■ **What you have to do**: Print every record exactly as it appears. Leave the pictures out.

[[ Entries supplied open ]]

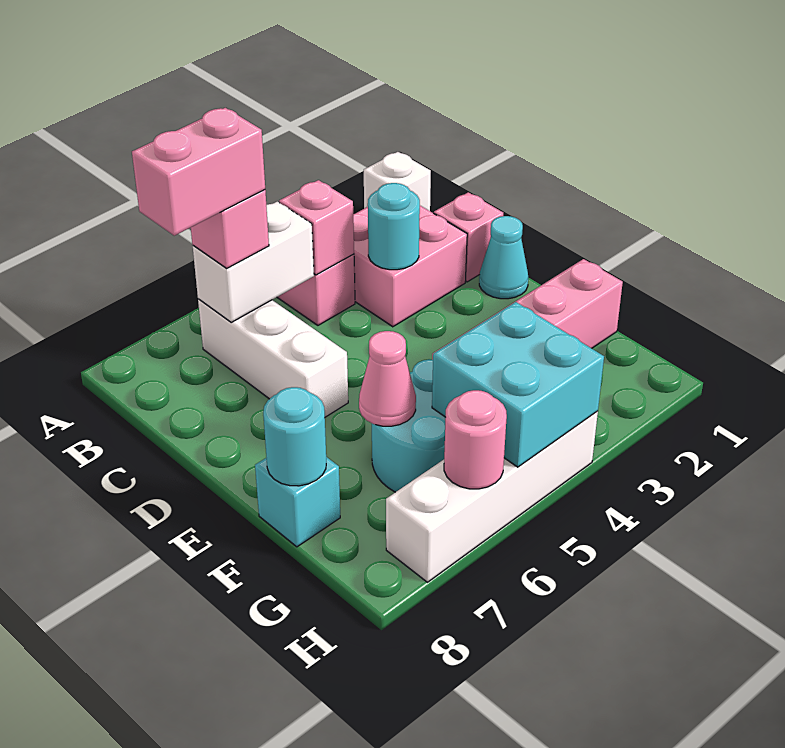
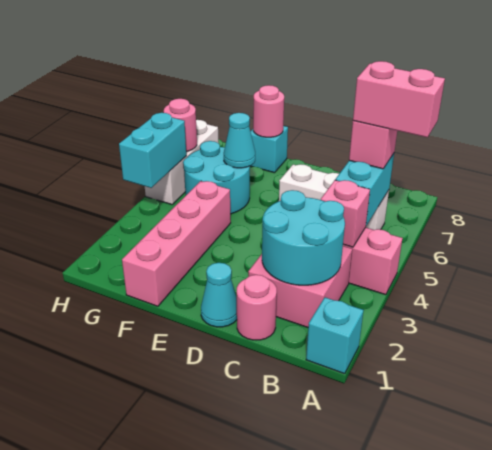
white brick A1 level 1 -> cyan brick A1 level 1
white brick B5:B6 level 2 -> cyan brick B5:B6 level 2
pink brick B6:B7 level 4 -> pink brick A6:B6 level 4
pink brick C1 level 1 -> pink round brick C1 level 1
cyan round brick C3 level 2 -> cyan round brick B2:C3 level 2
pink cone F6 level 2 -> cyan cone F6 level 2
cyan round brick F8 level 2 -> pink round brick F8 level 2
cyan brick G4:H5 level 2 -> cyan brick H4:H5 level 2
white brick H4:H7 level 1 -> white brick H5:H7 level 1

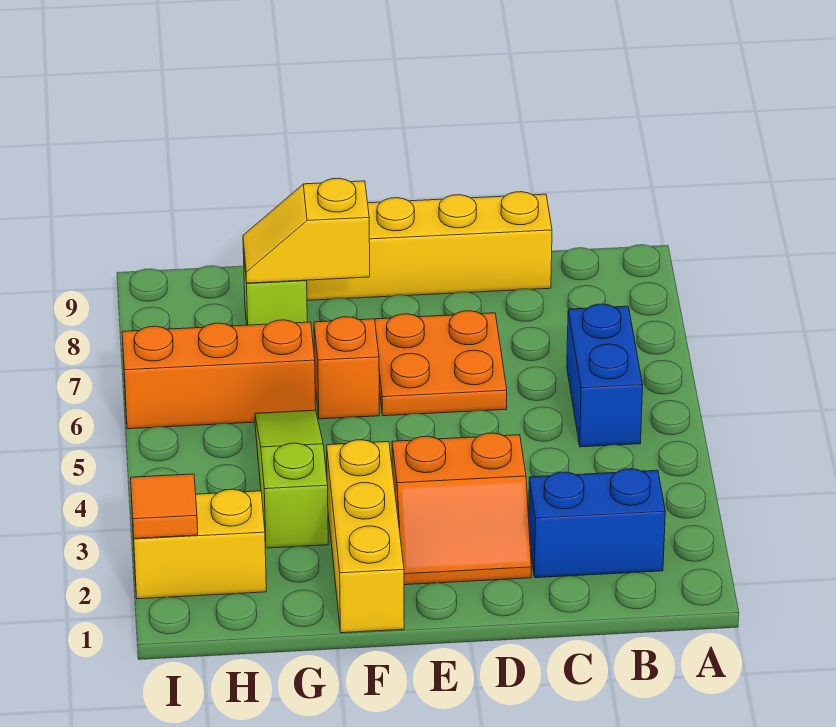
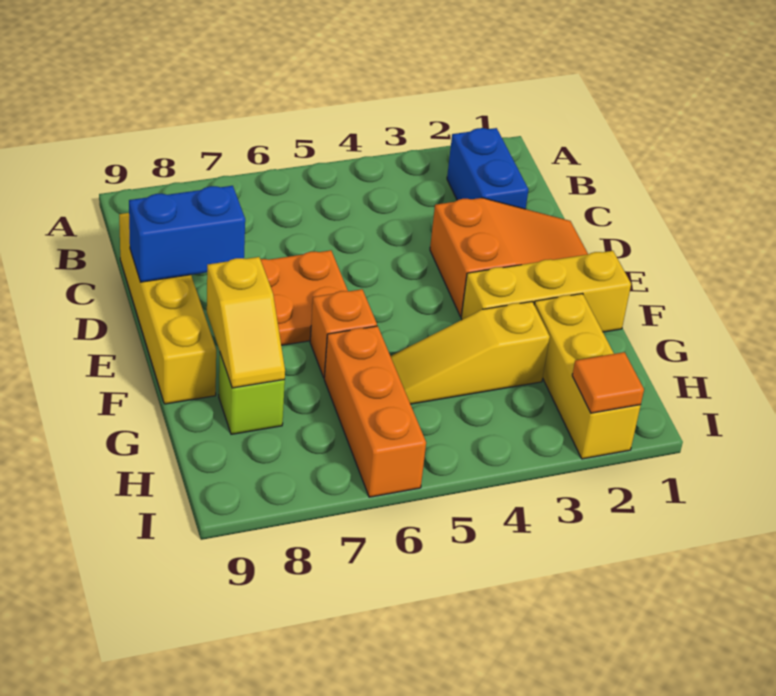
blue brick B5:B6 level 1 -> blue brick D8:D9 level 2
orange slope D2:E3 level 1 top 3 -> orange slope D1:E3 level 1 top 3
lime slope G3:G5 level 1 top 3 -> yellow slope G3:G5 level 1 top 3
yellow brick H2:I2 level 1 -> yellow brick G2:I2 level 1

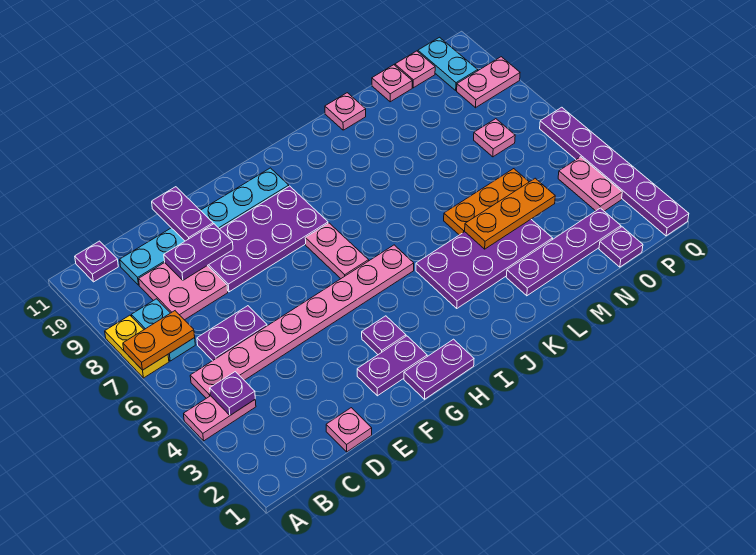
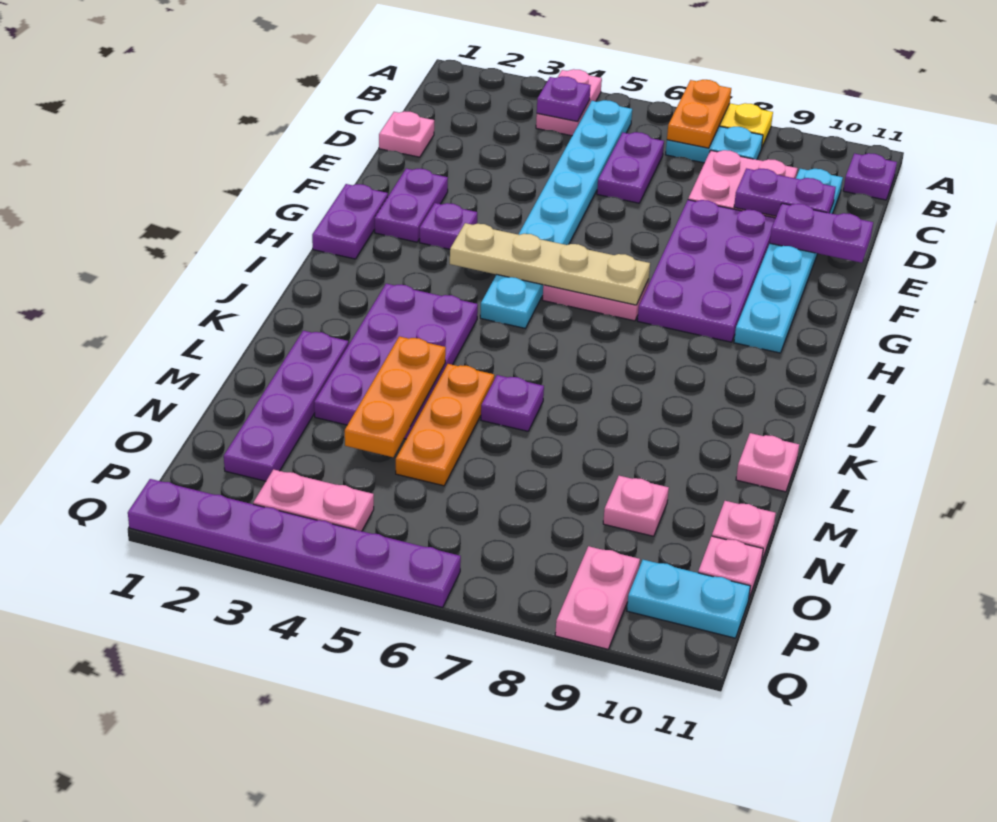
pink plate B5:I5 level 1 -> cyan plate B5:I5 level 1
purple plate D9:E9 level 2 -> purple plate D9:D10 level 2
none -> tan plate H4:H7 level 2
purple plate O1 level 1 -> purple plate L6 level 1
pink plate O7 level 1 -> pink plate N9 level 1

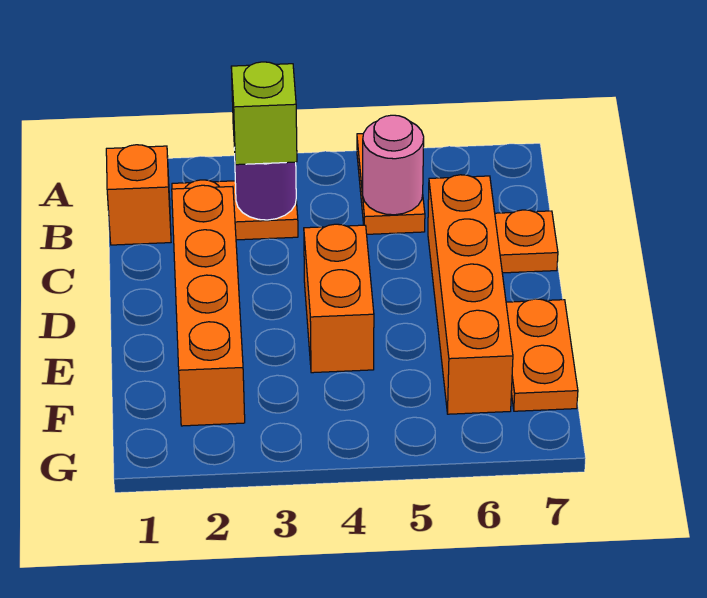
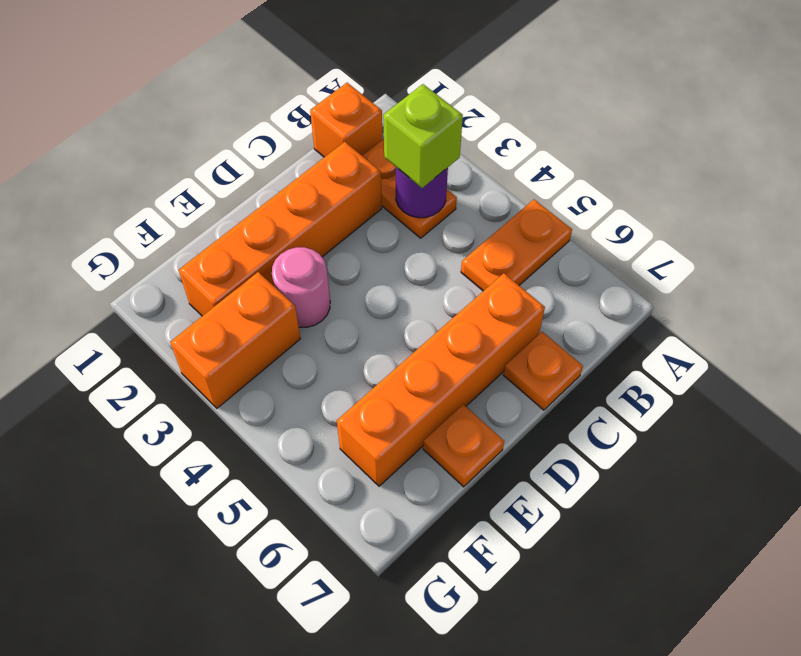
pink round brick B5 level 2 -> pink round brick E3 level 1
orange brick D4:E4 level 1 -> orange brick F3:G3 level 1
orange plate E7:F7 level 1 -> orange plate E7 level 1

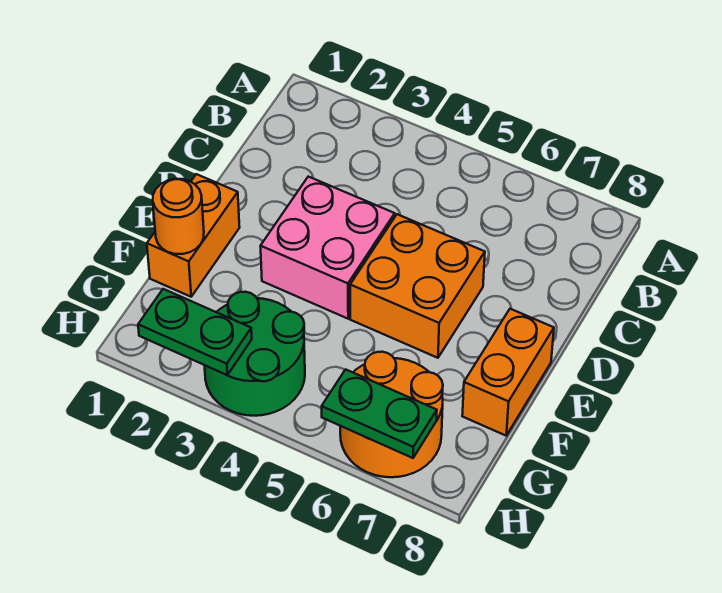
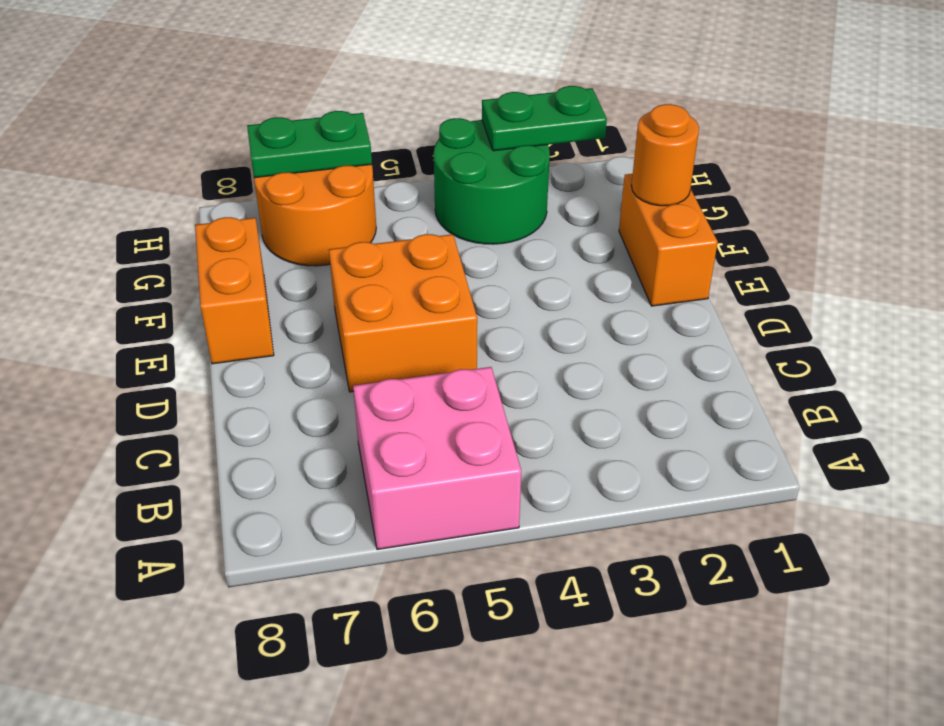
pink brick D3:E4 level 1 -> pink brick A5:B6 level 1

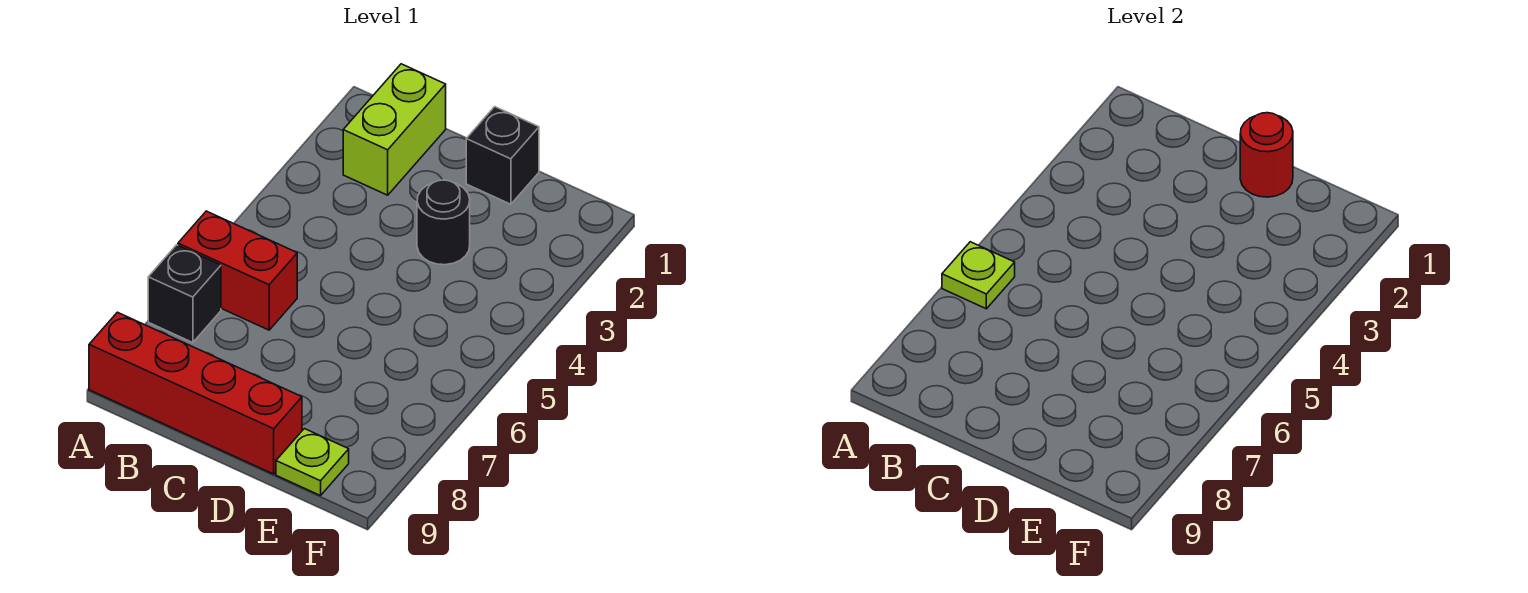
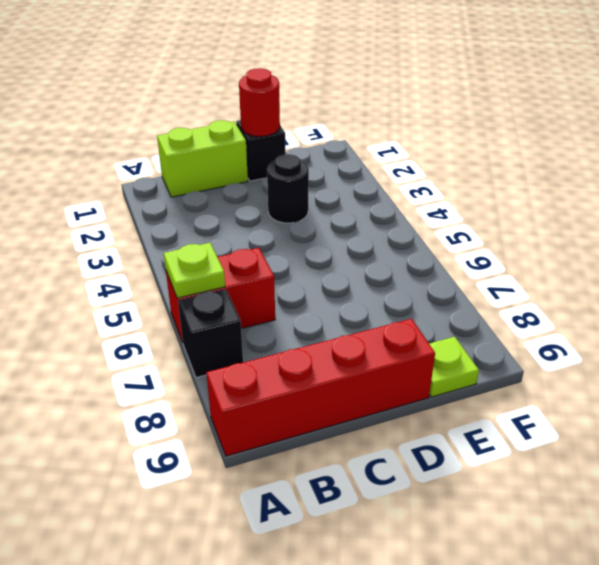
lime brick B1:B2 level 1 -> lime brick B1:C1 level 1

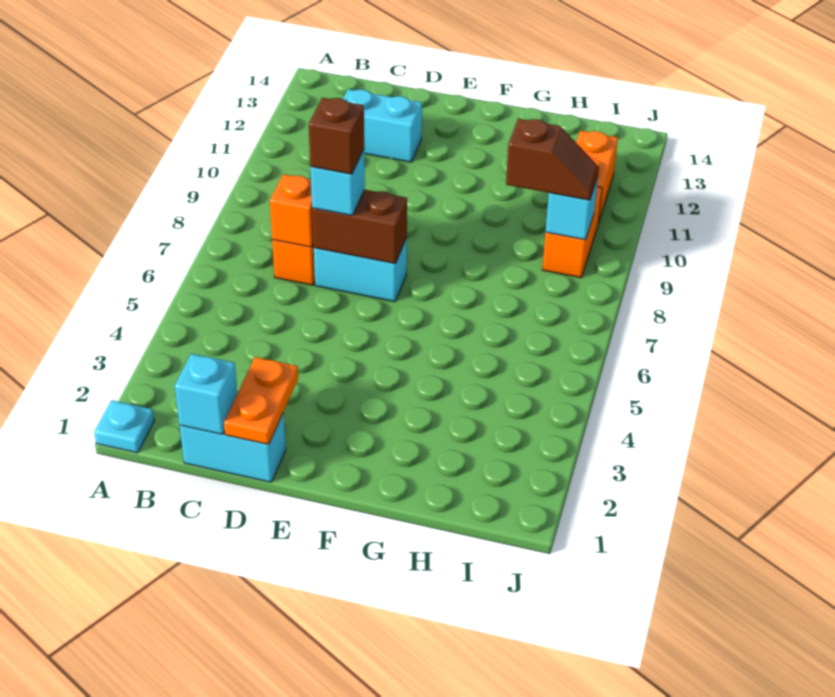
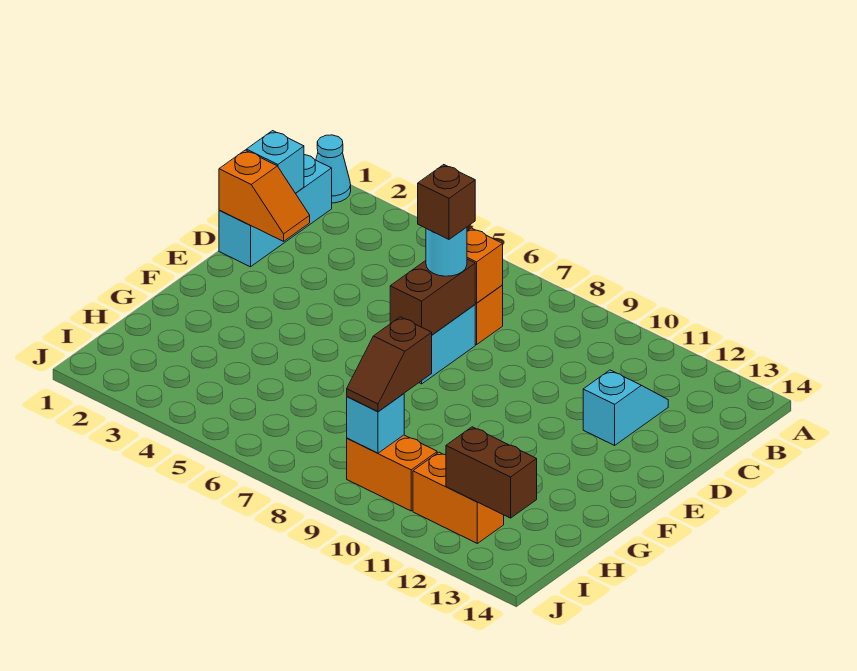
cyan plate A1 level 1 -> cyan cone A1 level 1
cyan brick C1:D1 level 1 -> cyan brick B1:D1 level 1
cyan brick C12:D12 level 1 -> cyan slope C12:D12 level 1 top D
orange plate D1:D2 level 2 -> orange slope D1:D2 level 2 top 1
cyan brick D7 level 3 -> cyan round brick D7 level 3
none -> brown brick I12:I13 level 2

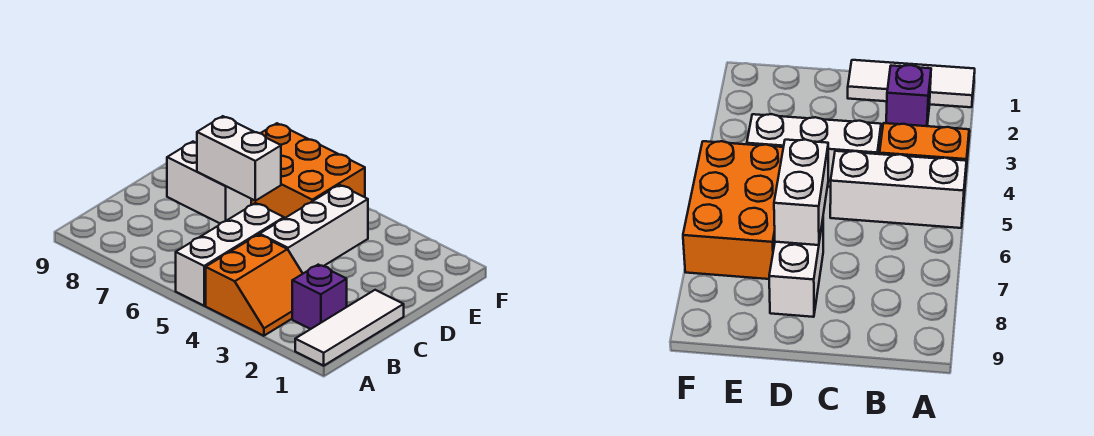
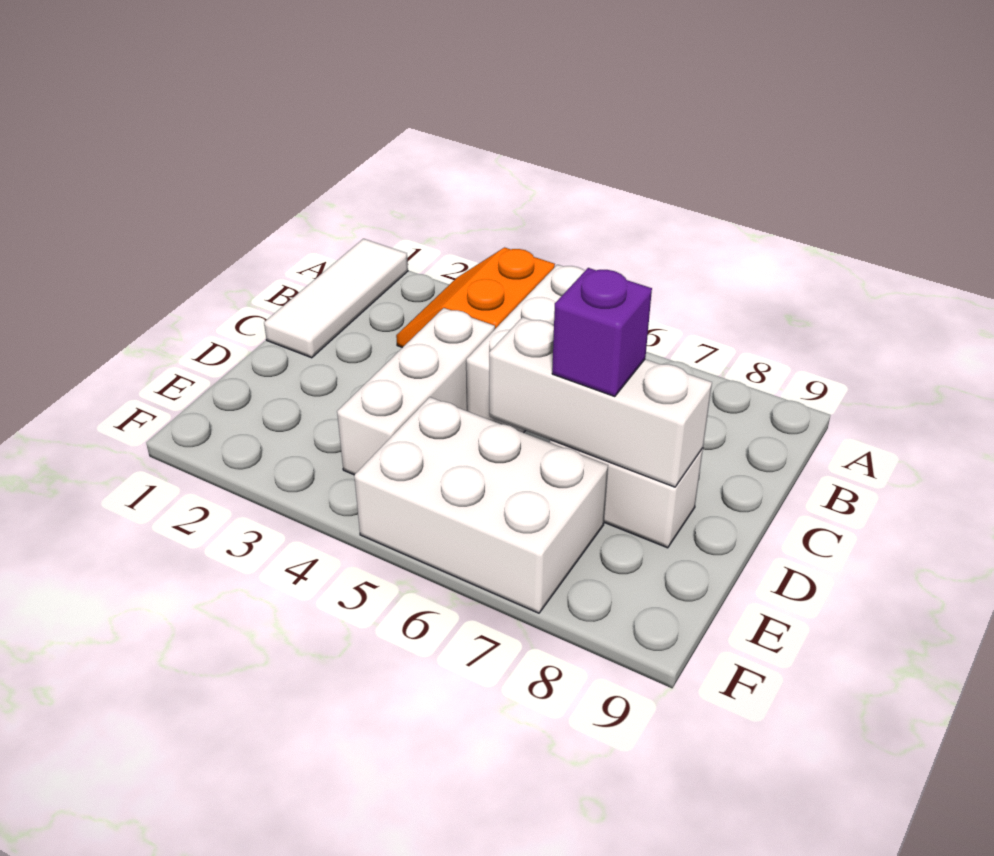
purple brick B2 level 1 -> purple brick D7 level 3
white brick D6:D7 level 2 -> white brick D6:D8 level 2
orange brick E5:F7 level 1 -> white brick E5:F7 level 1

[[ Entries supplied closed ]]

■ **Your response**:
white brick A1 level 1 -> cyan brick A1 level 1
white brick B5:B6 level 2 -> cyan brick B5:B6 level 2
pink brick B6:B7 level 4 -> pink brick A6:B6 level 4
pink brick C1 level 1 -> pink round brick C1 level 1
cyan round brick C3 level 2 -> cyan round brick B2:C3 level 2
pink cone F6 level 2 -> cyan cone F6 level 2
cyan round brick F8 level 2 -> pink round brick F8 level 2
cyan brick G4:H5 level 2 -> cyan brick H4:H5 level 2
white brick H4:H7 level 1 -> white brick H5:H7 level 1

blue brick B5:B6 level 1 -> blue brick D8:D9 level 2
orange slope D2:E3 level 1 top 3 -> orange slope D1:E3 level 1 top 3
lime slope G3:G5 level 1 top 3 -> yellow slope G3:G5 level 1 top 3
yellow brick H2:I2 level 1 -> yellow brick G2:I2 level 1

pink plate B5:I5 level 1 -> cyan plate B5:I5 level 1
purple plate D9:E9 level 2 -> purple plate D9:D10 level 2
none -> tan plate H4:H7 level 2
purple plate O1 level 1 -> purple plate L6 level 1
pink plate O7 level 1 -> pink plate N9 level 1

pink round brick B5 level 2 -> pink round brick E3 level 1
orange brick D4:E4 level 1 -> orange brick F3:G3 level 1
orange plate E7:F7 level 1 -> orange plate E7 level 1

pink brick D3:E4 level 1 -> pink brick A5:B6 level 1

lime brick B1:B2 level 1 -> lime brick B1:C1 level 1

cyan plate A1 level 1 -> cyan cone A1 level 1
cyan brick C1:D1 level 1 -> cyan brick B1:D1 level 1
cyan brick C12:D12 level 1 -> cyan slope C12:D12 level 1 top D
orange plate D1:D2 level 2 -> orange slope D1:D2 level 2 top 1
cyan brick D7 level 3 -> cyan round brick D7 level 3
none -> brown brick I12:I13 level 2

purple brick B2 level 1 -> purple brick D7 level 3
white brick D6:D7 level 2 -> white brick D6:D8 level 2
orange brick E5:F7 level 1 -> white brick E5:F7 level 1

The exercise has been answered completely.